What the exercise asks =>
For the material below, return exactly the lines starting at the line containing "second_place: [389, 181]" and ending at the line containing "first_place: [590, 92]", both ends included, and no others.

Supplied material =>
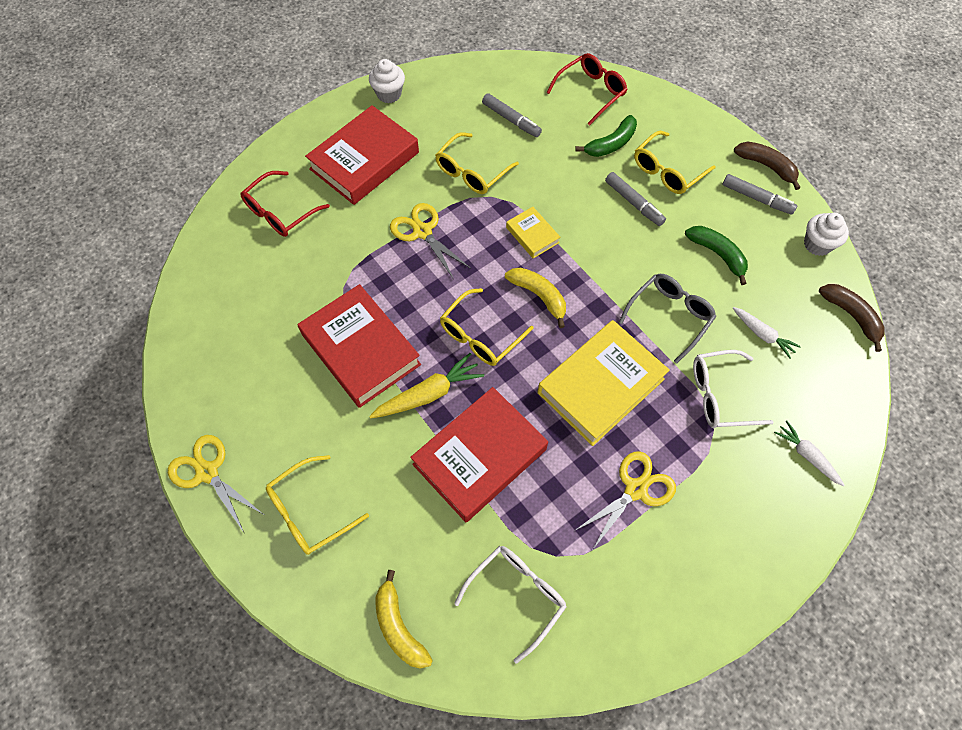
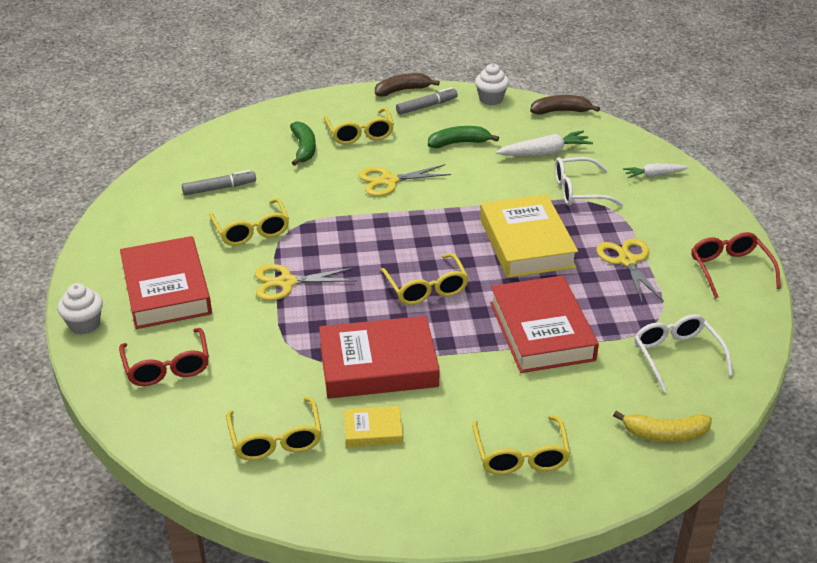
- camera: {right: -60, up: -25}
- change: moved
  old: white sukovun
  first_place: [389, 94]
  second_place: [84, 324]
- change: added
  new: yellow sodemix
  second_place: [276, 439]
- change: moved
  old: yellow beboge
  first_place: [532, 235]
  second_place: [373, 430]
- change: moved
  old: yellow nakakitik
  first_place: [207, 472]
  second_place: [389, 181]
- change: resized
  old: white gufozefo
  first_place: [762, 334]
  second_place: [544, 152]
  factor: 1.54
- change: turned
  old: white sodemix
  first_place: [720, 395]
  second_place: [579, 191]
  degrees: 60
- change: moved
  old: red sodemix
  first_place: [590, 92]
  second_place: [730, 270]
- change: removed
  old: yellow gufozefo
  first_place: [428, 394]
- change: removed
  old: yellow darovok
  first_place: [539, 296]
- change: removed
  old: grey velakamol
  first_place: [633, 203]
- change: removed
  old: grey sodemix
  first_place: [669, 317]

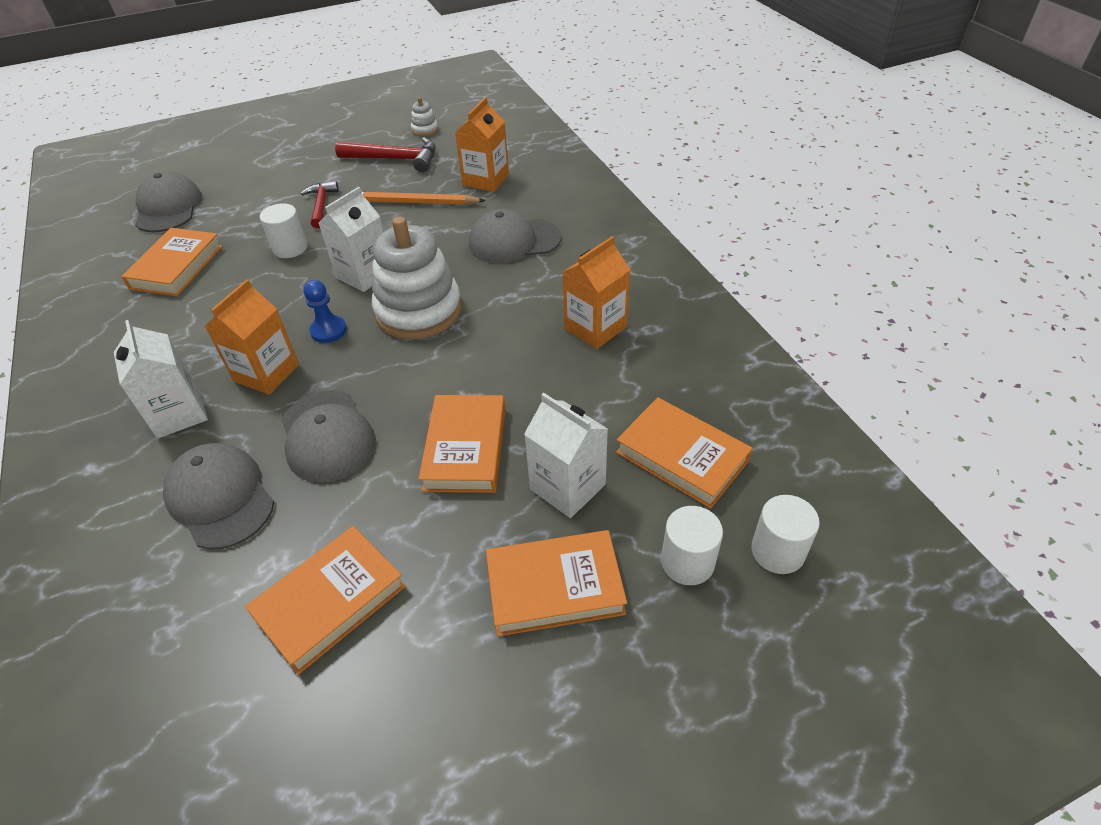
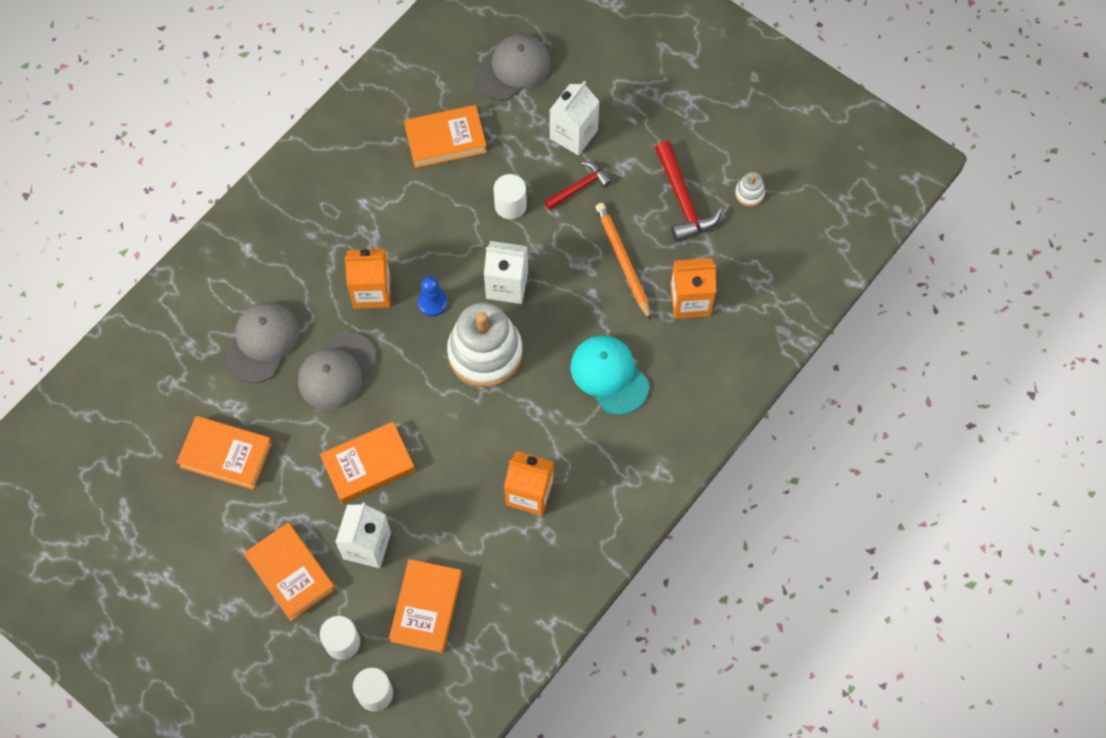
- camera: {right: 60, up: 20}
- change: moved
  old: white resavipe
  first_place: [179, 413]
  second_place: [573, 134]
- change: recoloured
  old: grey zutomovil
  new: turquoise zutomovil
  first_place: [514, 241]
  second_place: [609, 375]

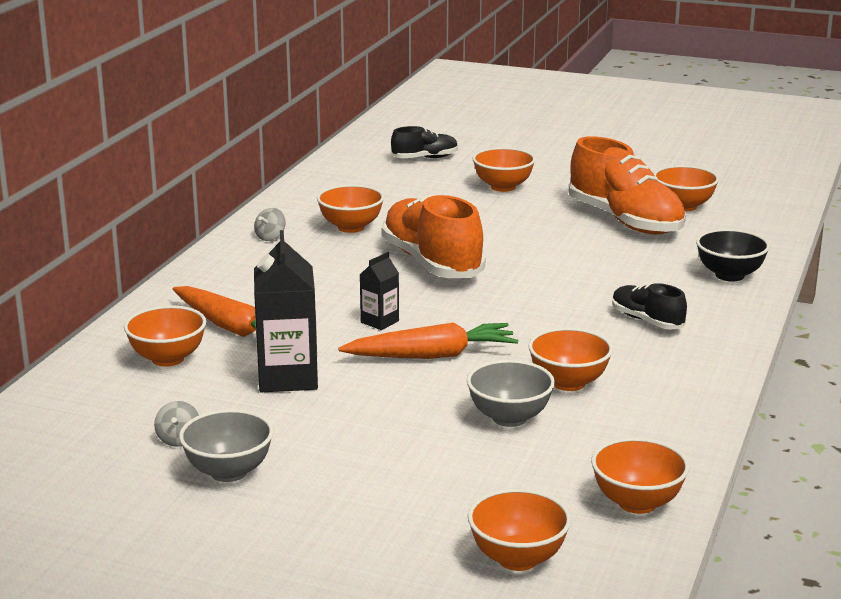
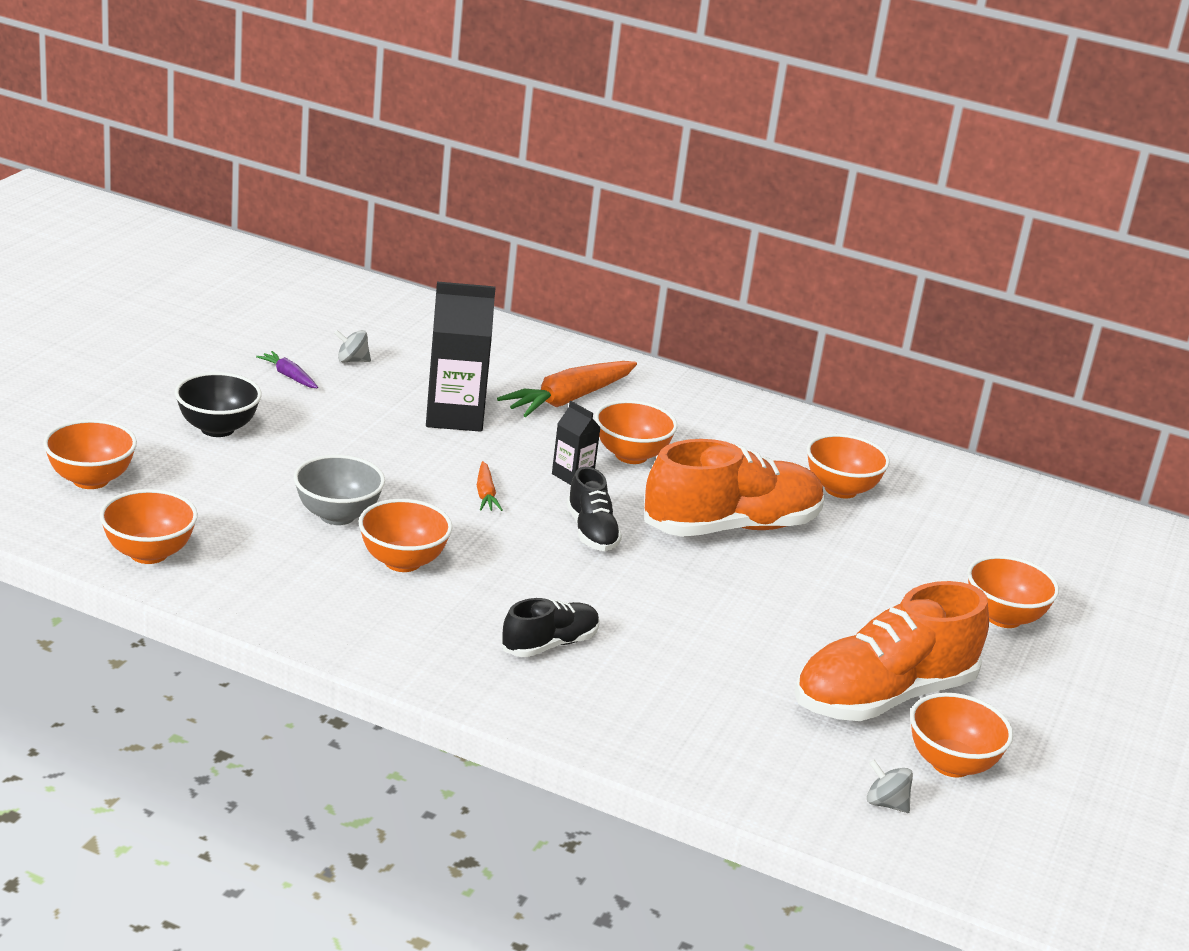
- camera: {right: 90, up: 5}
- change: moved
  old: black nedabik
  first_place: [729, 275]
  second_place: [217, 428]
- change: replaced
  old: grey nedabik
  new: purple gufozefo
  first_place: [228, 472]
  second_place: [289, 376]
- change: resized
  old: orange gufozefo
  first_place: [432, 355]
  second_place: [485, 494]
  factor: 0.49
- change: moved
  old: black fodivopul
  first_place: [425, 158]
  second_place: [591, 532]
- change: moved
  old: orange nedabik
  first_place: [168, 359]
  second_place: [631, 455]
- change: moved
  old: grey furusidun
  first_place: [270, 237]
  second_place: [885, 803]

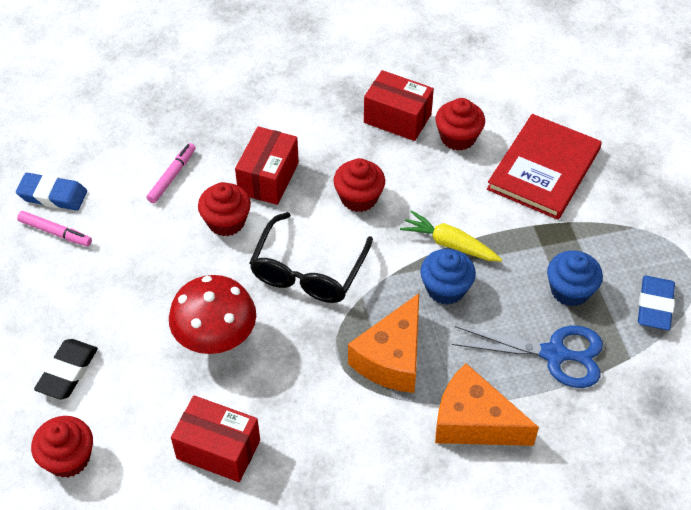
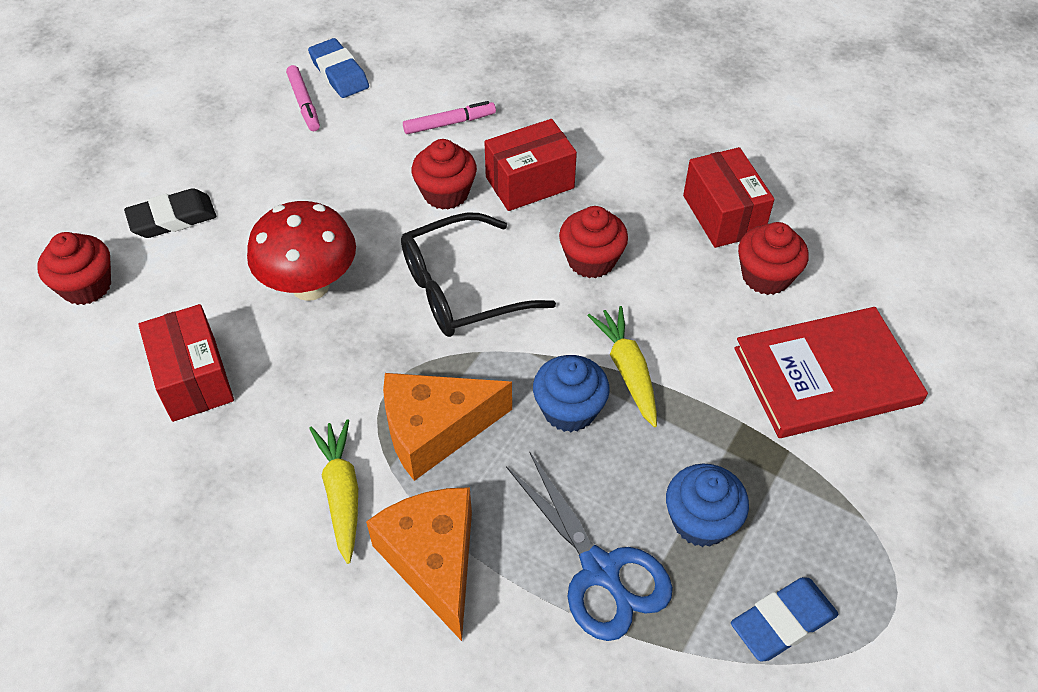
- camera: {right: 45, up: 0}
- change: added
  new: yellow gufozefo
  second_place: [341, 493]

Output =>
  second_place: [389, 181]
- change: resized
  old: white gufozefo
  first_place: [762, 334]
  second_place: [544, 152]
  factor: 1.54
- change: turned
  old: white sodemix
  first_place: [720, 395]
  second_place: [579, 191]
  degrees: 60
- change: moved
  old: red sodemix
  first_place: [590, 92]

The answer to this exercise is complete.